— BEGIN Exercise inputs —

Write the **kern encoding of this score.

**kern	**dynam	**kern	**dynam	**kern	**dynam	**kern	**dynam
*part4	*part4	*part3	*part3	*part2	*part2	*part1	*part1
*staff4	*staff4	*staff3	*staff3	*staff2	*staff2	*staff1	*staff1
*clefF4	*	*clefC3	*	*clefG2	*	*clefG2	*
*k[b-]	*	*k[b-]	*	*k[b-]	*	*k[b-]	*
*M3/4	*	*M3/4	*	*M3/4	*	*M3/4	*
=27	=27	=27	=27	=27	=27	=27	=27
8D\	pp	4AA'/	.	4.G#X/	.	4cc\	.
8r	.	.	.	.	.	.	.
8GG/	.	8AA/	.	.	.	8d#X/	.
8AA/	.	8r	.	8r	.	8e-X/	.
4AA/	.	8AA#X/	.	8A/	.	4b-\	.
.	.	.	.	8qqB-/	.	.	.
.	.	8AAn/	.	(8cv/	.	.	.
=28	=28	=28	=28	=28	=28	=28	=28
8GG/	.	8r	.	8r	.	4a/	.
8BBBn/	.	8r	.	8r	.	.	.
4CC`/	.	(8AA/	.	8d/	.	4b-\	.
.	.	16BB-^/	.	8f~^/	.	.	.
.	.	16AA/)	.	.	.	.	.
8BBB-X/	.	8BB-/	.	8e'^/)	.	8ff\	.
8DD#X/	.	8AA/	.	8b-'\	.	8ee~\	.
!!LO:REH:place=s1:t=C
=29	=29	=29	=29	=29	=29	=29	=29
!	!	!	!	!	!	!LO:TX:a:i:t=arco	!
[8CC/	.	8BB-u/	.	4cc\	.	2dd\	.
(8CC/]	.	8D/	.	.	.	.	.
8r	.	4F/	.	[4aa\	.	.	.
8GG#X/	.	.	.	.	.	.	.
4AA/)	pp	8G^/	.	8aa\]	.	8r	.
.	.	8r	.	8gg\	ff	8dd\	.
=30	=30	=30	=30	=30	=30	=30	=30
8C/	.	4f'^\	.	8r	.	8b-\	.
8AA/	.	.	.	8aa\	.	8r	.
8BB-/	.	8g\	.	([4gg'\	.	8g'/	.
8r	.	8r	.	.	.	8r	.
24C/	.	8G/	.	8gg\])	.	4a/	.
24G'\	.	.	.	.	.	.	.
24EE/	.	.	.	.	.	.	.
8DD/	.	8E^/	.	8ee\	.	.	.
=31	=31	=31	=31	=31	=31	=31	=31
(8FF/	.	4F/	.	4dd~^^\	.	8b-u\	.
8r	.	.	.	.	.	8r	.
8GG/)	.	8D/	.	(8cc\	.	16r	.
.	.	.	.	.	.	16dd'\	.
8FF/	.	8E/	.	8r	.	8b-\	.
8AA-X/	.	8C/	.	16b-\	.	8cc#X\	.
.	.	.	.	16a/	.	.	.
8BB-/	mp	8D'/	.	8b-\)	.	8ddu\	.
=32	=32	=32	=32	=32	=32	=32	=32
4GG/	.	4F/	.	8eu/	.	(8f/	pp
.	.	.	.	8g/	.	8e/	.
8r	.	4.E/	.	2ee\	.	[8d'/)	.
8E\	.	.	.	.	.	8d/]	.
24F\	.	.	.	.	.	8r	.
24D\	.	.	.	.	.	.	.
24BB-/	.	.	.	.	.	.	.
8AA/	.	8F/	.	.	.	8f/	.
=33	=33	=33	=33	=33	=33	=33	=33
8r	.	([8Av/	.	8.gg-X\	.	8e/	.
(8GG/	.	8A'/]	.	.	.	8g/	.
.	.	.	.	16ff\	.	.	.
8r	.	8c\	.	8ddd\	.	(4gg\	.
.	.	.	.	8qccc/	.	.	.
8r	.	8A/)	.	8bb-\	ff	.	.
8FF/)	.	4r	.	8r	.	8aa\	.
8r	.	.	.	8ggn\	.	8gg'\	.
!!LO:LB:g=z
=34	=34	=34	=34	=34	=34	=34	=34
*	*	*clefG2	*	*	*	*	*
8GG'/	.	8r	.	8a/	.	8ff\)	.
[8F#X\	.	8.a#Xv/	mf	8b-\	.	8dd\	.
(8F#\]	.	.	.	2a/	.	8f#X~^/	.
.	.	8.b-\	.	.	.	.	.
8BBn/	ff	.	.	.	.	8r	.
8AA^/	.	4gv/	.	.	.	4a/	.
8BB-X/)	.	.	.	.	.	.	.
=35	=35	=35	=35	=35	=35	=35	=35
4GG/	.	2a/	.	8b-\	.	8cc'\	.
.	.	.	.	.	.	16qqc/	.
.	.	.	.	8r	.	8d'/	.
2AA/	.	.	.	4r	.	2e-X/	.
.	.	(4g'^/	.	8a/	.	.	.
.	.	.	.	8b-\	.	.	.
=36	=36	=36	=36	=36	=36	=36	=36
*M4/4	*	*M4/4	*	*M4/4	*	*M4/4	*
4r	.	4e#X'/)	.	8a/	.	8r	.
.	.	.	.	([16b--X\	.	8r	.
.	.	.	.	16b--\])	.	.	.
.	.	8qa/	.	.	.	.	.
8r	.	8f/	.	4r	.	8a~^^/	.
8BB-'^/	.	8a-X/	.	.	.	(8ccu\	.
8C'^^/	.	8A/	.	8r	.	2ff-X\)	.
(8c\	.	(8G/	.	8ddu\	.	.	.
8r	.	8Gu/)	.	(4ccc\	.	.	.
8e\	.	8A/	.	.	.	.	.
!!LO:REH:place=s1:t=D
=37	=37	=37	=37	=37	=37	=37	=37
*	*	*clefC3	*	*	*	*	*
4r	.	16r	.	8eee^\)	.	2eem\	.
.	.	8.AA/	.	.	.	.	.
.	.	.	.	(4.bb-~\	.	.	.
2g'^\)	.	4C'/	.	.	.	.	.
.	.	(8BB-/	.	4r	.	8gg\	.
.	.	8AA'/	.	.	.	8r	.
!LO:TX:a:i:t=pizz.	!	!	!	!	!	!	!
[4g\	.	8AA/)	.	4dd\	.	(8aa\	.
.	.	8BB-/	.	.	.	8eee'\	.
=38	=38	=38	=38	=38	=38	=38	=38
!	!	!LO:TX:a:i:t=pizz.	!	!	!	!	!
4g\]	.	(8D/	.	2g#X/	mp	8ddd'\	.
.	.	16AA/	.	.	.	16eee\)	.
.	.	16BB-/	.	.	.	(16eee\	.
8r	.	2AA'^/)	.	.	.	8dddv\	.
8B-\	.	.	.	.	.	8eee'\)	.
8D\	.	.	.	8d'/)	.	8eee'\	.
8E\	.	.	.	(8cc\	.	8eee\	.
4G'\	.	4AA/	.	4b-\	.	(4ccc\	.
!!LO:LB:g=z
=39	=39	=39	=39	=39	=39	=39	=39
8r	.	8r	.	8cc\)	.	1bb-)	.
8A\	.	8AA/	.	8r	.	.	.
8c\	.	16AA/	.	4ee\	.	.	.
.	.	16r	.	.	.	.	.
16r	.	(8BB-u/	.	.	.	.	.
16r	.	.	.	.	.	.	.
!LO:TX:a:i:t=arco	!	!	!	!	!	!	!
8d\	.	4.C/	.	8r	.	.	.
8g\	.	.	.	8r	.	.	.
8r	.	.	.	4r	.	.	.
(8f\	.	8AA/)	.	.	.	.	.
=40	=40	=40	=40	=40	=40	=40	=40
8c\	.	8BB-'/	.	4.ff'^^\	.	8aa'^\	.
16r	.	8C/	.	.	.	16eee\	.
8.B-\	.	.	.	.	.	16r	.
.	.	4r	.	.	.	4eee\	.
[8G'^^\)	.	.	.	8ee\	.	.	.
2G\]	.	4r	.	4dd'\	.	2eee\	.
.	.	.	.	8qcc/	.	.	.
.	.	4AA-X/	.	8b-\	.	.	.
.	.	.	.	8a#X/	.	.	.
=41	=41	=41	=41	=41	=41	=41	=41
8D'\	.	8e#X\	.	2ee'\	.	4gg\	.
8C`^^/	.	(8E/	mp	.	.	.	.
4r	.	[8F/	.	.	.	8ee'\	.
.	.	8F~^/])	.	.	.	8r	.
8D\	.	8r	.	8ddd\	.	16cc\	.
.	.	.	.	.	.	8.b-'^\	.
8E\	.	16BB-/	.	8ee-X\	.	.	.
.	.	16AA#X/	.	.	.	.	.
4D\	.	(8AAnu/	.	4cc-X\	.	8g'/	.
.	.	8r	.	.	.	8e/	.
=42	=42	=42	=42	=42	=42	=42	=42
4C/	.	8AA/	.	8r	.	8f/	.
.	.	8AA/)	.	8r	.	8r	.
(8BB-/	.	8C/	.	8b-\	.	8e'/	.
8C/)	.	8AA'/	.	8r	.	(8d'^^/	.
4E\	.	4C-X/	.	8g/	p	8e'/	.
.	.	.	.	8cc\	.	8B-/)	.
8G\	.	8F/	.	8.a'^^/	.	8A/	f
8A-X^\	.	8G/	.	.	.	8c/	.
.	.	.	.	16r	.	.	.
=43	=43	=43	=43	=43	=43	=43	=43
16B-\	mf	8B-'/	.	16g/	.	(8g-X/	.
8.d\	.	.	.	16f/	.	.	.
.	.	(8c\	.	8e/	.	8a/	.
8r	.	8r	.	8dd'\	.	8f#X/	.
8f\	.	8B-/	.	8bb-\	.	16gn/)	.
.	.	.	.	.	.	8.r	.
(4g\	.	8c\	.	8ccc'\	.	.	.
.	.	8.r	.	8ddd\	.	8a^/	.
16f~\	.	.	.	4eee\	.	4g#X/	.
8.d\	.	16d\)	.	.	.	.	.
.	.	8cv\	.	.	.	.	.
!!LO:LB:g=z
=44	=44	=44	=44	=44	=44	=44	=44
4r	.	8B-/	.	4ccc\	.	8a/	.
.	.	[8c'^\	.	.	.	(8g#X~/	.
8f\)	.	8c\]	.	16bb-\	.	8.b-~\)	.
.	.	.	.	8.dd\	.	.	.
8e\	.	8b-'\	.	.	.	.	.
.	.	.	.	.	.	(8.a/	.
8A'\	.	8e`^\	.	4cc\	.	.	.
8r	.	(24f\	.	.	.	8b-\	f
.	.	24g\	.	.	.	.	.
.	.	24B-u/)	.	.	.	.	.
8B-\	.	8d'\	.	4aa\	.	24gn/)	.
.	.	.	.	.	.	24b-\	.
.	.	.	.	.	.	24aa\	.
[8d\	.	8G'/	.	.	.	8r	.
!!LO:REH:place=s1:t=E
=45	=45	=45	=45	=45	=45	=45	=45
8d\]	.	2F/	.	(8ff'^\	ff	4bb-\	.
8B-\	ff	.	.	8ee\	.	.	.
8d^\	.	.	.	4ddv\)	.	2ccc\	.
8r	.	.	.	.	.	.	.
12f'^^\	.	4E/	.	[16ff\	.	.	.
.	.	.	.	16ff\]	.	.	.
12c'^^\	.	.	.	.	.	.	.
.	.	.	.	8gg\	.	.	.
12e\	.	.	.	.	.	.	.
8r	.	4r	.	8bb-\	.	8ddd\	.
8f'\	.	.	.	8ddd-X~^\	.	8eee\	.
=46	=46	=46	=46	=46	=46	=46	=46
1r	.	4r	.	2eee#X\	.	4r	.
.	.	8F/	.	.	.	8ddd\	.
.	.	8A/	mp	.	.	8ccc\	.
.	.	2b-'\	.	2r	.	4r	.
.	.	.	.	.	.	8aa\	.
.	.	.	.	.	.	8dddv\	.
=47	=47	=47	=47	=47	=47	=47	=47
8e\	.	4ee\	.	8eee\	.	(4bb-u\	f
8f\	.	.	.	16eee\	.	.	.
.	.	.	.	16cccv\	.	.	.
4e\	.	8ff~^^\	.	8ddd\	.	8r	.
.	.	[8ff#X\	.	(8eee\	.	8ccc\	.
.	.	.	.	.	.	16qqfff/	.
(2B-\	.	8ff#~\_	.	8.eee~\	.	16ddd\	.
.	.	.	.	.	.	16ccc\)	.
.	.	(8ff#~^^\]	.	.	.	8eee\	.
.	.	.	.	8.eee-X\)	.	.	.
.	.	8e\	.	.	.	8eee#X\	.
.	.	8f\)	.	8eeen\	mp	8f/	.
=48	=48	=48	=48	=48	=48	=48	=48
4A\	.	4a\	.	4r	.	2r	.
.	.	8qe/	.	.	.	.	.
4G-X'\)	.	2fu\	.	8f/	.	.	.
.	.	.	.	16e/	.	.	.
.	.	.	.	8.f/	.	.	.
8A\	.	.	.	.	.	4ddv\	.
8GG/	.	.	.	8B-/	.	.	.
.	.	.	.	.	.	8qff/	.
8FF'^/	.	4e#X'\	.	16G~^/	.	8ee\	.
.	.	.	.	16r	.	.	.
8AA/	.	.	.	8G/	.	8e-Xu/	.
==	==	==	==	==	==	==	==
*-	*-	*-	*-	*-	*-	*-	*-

— END Exercise inputs —

Written task - How many lines of the records above contain the string "place"? Give only the number.

Response - 3